MATERIAL FOR THE TASK Block Start

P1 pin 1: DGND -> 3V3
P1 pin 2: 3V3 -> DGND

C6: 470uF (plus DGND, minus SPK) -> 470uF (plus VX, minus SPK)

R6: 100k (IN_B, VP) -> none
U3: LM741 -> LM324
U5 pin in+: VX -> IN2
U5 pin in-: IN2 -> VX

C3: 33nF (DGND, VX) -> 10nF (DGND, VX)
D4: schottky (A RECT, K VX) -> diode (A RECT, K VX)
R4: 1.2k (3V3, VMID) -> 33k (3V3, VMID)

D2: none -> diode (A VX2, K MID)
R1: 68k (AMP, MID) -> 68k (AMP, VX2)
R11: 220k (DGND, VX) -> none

MATERIAL FOR THE TASK Block End
MATERIAL FOR THE TASK Block Start

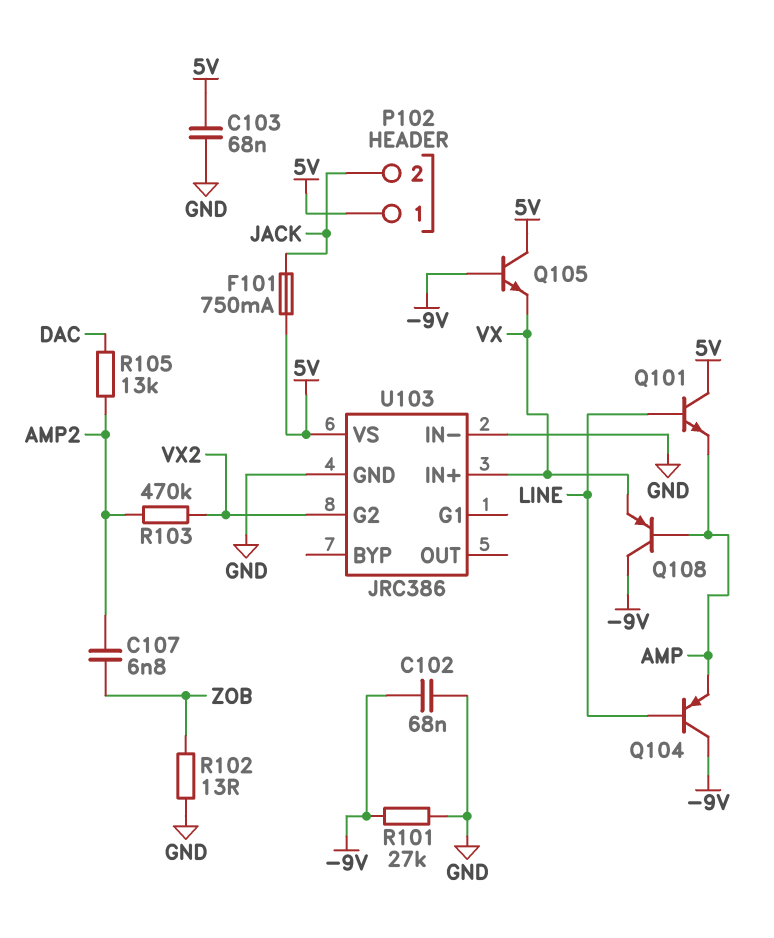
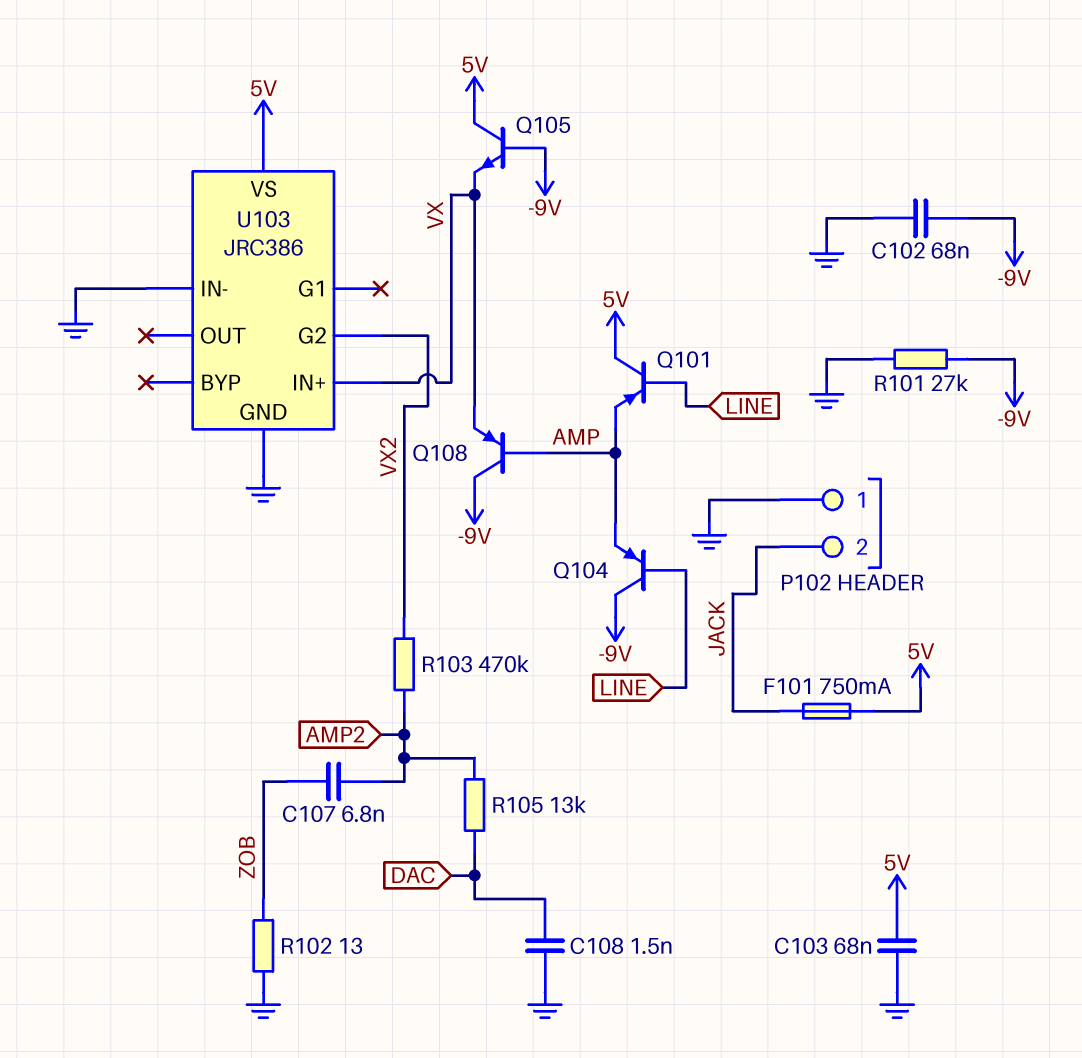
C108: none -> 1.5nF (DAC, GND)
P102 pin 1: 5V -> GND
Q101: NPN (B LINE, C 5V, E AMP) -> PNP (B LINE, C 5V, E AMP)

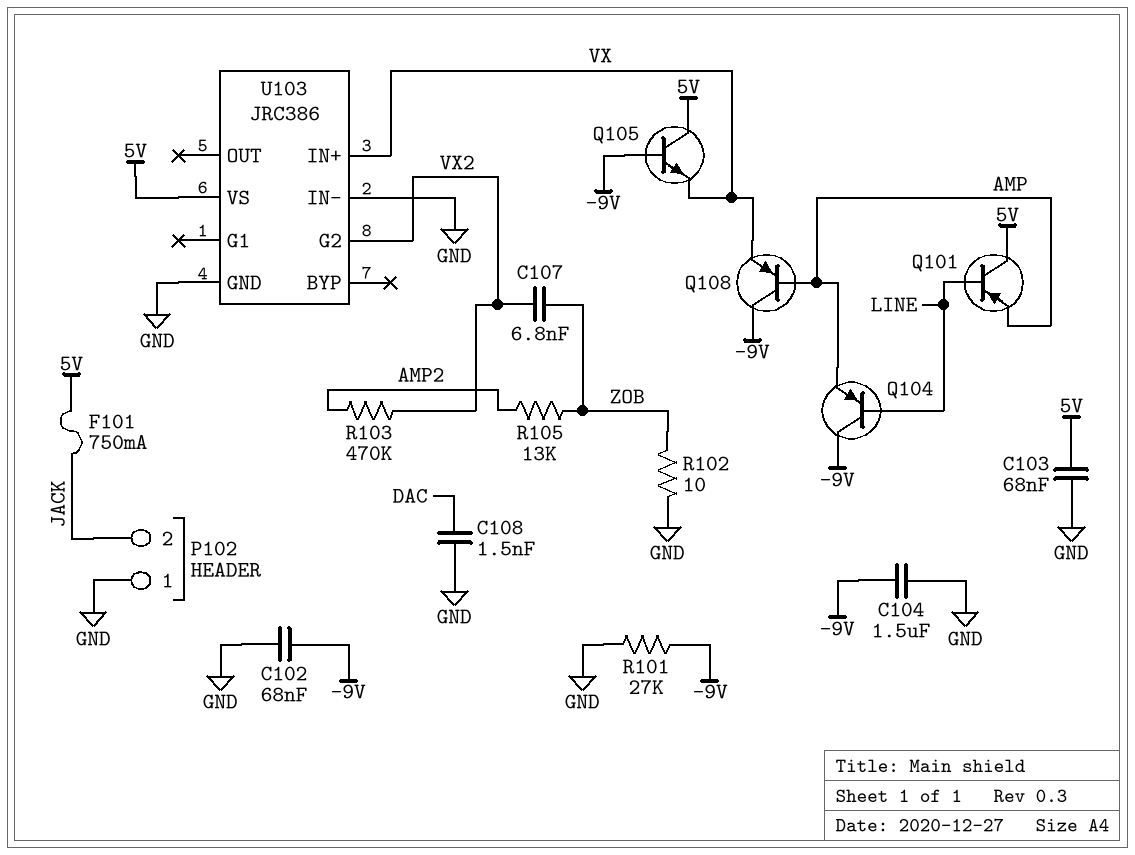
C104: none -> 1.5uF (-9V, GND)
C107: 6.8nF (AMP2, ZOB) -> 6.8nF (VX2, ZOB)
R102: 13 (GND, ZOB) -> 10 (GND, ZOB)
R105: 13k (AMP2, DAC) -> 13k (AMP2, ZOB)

MATERIAL FOR THE TASK Block End

EXERCISE OBJECTIVE
Wherever the line holding "C107: 6.8nF (AMP2, ZOB) -> 6.8nF (VX2, ZOB)" falls in the entries above, copy exactly from it through the line holding "R105: 13k (AMP2, DAC) -> 13k (AMP2, ZOB)", inclusive, and add nothing.

EXERCISE RESPONSE
C107: 6.8nF (AMP2, ZOB) -> 6.8nF (VX2, ZOB)
R102: 13 (GND, ZOB) -> 10 (GND, ZOB)
R105: 13k (AMP2, DAC) -> 13k (AMP2, ZOB)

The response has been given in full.